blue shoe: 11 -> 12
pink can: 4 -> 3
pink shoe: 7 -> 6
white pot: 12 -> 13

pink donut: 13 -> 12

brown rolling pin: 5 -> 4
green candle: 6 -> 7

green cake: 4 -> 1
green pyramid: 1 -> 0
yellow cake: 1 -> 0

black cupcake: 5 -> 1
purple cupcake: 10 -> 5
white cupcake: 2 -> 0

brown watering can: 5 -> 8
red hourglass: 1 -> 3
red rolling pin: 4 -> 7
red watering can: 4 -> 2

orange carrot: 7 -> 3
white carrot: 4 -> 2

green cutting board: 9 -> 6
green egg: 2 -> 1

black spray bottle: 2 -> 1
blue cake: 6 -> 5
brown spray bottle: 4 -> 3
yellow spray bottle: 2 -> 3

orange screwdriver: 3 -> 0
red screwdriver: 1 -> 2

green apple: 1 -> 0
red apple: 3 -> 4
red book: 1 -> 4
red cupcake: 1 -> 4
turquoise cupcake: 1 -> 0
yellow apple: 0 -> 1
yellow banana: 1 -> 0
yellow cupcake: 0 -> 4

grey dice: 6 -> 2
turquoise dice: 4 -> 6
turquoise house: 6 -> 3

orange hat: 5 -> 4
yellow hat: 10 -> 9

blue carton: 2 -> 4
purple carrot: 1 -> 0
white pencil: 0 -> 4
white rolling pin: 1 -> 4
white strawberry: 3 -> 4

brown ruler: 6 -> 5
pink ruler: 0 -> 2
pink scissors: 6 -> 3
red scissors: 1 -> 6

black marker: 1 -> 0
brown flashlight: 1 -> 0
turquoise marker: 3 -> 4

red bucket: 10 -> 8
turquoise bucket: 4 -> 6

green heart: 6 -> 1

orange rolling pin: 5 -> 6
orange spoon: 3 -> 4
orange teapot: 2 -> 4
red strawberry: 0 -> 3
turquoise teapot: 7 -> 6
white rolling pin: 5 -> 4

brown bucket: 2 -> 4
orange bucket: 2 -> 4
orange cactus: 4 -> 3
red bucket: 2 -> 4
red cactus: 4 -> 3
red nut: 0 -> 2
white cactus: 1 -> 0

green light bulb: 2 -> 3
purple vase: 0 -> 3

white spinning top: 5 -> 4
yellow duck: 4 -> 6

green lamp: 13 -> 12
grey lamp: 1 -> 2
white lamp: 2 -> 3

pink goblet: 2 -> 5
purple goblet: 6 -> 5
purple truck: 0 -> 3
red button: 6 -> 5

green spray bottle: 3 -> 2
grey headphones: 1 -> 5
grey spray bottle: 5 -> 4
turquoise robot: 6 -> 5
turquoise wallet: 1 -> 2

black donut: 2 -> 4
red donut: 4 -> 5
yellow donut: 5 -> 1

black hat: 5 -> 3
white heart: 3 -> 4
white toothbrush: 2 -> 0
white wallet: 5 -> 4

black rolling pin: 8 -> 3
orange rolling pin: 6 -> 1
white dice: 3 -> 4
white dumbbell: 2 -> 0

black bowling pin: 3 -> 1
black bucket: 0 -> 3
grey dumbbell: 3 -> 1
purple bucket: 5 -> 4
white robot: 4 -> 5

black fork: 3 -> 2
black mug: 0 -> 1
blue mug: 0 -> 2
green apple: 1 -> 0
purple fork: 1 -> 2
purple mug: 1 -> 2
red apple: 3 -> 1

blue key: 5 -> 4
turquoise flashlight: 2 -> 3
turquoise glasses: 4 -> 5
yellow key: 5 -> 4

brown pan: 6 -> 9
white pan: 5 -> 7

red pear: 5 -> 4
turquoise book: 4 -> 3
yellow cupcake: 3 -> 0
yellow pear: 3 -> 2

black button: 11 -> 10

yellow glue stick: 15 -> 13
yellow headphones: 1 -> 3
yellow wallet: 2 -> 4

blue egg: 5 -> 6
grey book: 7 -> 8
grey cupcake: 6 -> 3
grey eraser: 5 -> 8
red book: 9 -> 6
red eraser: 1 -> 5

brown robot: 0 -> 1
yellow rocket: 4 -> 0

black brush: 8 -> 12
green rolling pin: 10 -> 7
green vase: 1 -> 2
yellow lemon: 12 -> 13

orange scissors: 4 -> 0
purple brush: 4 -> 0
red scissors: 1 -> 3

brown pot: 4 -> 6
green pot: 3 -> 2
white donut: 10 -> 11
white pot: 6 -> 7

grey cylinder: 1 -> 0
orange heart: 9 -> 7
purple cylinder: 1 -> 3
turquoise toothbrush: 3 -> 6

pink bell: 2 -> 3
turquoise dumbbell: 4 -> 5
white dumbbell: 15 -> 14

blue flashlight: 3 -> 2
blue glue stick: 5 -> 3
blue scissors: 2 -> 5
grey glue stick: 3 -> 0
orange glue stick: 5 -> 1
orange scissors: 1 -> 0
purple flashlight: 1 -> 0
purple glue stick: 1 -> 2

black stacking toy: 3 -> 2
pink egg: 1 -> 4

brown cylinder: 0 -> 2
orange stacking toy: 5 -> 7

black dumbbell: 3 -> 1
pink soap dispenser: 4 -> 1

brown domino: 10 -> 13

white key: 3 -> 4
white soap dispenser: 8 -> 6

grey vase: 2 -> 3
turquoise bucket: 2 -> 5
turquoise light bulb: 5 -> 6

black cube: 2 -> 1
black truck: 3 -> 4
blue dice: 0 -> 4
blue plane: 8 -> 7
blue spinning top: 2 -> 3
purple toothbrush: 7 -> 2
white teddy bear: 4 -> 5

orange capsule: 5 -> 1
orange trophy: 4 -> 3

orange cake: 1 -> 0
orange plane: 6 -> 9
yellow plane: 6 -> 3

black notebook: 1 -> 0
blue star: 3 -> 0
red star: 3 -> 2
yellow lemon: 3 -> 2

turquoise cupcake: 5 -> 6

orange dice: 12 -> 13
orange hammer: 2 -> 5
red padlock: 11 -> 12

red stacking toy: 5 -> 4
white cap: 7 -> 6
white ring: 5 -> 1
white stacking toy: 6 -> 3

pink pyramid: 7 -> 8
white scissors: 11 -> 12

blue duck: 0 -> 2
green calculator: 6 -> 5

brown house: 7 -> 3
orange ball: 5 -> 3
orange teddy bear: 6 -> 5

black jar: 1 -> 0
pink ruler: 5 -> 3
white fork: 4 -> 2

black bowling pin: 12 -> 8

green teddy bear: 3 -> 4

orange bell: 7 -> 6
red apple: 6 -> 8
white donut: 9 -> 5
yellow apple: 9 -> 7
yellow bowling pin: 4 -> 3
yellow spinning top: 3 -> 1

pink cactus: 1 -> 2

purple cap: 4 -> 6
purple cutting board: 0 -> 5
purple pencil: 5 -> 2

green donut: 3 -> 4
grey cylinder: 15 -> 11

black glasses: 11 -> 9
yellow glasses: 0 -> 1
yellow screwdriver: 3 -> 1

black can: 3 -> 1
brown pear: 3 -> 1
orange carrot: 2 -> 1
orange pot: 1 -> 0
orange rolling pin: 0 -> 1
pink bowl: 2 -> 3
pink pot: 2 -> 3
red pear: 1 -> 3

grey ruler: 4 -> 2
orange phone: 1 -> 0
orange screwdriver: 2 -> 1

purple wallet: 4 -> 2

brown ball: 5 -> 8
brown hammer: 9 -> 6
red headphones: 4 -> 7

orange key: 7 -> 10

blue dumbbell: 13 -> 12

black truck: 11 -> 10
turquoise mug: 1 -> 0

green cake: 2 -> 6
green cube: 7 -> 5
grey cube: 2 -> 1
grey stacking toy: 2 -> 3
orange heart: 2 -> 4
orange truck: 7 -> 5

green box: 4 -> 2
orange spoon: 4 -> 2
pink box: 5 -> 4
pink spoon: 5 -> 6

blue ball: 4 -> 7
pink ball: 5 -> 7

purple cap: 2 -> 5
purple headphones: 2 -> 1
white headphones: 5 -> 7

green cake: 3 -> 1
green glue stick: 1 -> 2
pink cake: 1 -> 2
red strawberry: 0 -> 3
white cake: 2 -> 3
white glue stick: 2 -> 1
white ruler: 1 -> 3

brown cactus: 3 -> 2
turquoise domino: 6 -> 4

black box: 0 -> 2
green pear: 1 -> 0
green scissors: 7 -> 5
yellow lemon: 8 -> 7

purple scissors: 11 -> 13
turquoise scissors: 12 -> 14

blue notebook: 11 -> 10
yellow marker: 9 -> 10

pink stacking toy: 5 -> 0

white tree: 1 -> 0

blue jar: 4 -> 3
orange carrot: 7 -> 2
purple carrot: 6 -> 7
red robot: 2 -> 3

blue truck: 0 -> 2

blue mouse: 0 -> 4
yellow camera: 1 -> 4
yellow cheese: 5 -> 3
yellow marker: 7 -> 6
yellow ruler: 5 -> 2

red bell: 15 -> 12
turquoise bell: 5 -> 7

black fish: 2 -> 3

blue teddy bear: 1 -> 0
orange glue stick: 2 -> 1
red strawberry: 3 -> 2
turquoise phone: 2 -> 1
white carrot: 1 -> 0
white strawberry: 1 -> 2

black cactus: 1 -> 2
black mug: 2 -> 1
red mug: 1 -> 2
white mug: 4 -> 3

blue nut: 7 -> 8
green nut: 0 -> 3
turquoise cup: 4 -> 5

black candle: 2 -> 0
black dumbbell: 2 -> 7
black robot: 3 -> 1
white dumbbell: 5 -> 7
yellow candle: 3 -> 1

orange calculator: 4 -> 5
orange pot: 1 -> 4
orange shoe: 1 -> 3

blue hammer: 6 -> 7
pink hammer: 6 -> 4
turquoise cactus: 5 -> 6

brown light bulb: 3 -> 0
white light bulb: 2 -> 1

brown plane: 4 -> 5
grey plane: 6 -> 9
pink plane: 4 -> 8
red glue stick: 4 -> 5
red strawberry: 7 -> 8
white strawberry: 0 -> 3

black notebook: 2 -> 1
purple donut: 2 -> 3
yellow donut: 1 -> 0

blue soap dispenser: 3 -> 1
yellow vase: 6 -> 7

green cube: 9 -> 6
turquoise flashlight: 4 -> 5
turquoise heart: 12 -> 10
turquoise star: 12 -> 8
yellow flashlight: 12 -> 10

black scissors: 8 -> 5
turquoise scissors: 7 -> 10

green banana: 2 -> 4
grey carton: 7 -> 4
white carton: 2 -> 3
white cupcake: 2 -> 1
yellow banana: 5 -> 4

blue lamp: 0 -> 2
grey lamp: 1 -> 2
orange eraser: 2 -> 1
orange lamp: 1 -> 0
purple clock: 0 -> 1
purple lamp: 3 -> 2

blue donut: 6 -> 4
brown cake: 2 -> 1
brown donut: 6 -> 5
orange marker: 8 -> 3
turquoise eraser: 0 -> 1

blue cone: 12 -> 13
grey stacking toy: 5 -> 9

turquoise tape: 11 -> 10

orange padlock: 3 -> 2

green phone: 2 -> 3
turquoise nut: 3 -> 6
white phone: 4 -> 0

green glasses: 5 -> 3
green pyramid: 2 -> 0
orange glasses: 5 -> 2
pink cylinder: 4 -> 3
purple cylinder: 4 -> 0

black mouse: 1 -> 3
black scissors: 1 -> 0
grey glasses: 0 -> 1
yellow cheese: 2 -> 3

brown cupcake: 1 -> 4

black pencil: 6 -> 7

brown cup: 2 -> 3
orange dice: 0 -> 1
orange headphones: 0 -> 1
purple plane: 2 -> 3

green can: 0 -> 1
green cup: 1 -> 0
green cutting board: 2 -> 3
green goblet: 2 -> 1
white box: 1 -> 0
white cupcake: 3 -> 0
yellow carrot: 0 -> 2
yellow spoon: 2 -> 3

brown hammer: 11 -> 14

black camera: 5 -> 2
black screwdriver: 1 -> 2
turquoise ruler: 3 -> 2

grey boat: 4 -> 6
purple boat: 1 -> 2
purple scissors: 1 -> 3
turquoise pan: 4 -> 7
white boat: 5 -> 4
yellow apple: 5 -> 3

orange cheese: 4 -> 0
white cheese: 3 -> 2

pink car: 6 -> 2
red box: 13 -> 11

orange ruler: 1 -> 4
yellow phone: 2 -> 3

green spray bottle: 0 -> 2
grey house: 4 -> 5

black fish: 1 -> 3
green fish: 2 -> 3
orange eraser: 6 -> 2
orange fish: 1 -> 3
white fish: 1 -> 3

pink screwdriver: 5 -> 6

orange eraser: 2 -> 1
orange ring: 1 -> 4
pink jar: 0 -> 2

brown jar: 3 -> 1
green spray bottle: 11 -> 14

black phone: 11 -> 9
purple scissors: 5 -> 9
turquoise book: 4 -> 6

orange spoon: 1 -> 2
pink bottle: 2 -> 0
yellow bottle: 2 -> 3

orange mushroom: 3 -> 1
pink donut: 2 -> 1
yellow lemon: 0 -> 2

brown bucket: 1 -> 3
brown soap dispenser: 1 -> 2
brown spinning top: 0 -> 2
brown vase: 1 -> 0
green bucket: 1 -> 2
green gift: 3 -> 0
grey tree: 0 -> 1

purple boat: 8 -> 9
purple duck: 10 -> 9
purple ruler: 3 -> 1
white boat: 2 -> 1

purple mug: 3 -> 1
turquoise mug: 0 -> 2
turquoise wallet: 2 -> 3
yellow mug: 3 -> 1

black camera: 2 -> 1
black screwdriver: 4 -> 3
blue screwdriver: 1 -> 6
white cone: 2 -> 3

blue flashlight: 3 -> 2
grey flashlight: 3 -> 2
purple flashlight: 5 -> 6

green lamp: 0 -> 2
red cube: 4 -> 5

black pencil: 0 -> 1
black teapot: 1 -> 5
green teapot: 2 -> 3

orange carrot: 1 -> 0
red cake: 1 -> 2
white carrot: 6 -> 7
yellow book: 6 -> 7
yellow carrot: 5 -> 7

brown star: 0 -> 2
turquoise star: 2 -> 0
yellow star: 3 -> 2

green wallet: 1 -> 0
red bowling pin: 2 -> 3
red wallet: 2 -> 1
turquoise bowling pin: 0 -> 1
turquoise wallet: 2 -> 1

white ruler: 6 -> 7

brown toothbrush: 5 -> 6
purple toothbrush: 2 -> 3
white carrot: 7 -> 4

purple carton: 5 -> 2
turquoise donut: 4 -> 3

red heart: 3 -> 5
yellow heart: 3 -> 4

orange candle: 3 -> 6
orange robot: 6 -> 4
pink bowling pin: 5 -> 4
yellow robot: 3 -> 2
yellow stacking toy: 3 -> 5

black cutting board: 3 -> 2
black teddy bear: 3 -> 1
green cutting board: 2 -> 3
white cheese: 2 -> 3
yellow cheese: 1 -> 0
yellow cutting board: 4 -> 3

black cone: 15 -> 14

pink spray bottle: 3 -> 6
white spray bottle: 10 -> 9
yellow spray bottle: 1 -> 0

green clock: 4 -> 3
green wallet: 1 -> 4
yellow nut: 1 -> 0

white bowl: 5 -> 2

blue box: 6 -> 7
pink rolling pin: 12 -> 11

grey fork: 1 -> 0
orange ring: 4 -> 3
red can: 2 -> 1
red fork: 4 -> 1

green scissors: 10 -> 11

[Activity] For this task, write out exactly the lines of the entries above, starting at the line with "orange heart: 9 -> 7" and ending at the line with "white stacking toy: 6 -> 3", both included, and no others.

[Task solution]
orange heart: 9 -> 7
purple cylinder: 1 -> 3
turquoise toothbrush: 3 -> 6

pink bell: 2 -> 3
turquoise dumbbell: 4 -> 5
white dumbbell: 15 -> 14

blue flashlight: 3 -> 2
blue glue stick: 5 -> 3
blue scissors: 2 -> 5
grey glue stick: 3 -> 0
orange glue stick: 5 -> 1
orange scissors: 1 -> 0
purple flashlight: 1 -> 0
purple glue stick: 1 -> 2

black stacking toy: 3 -> 2
pink egg: 1 -> 4

brown cylinder: 0 -> 2
orange stacking toy: 5 -> 7

black dumbbell: 3 -> 1
pink soap dispenser: 4 -> 1

brown domino: 10 -> 13

white key: 3 -> 4
white soap dispenser: 8 -> 6

grey vase: 2 -> 3
turquoise bucket: 2 -> 5
turquoise light bulb: 5 -> 6

black cube: 2 -> 1
black truck: 3 -> 4
blue dice: 0 -> 4
blue plane: 8 -> 7
blue spinning top: 2 -> 3
purple toothbrush: 7 -> 2
white teddy bear: 4 -> 5

orange capsule: 5 -> 1
orange trophy: 4 -> 3

orange cake: 1 -> 0
orange plane: 6 -> 9
yellow plane: 6 -> 3

black notebook: 1 -> 0
blue star: 3 -> 0
red star: 3 -> 2
yellow lemon: 3 -> 2

turquoise cupcake: 5 -> 6

orange dice: 12 -> 13
orange hammer: 2 -> 5
red padlock: 11 -> 12

red stacking toy: 5 -> 4
white cap: 7 -> 6
white ring: 5 -> 1
white stacking toy: 6 -> 3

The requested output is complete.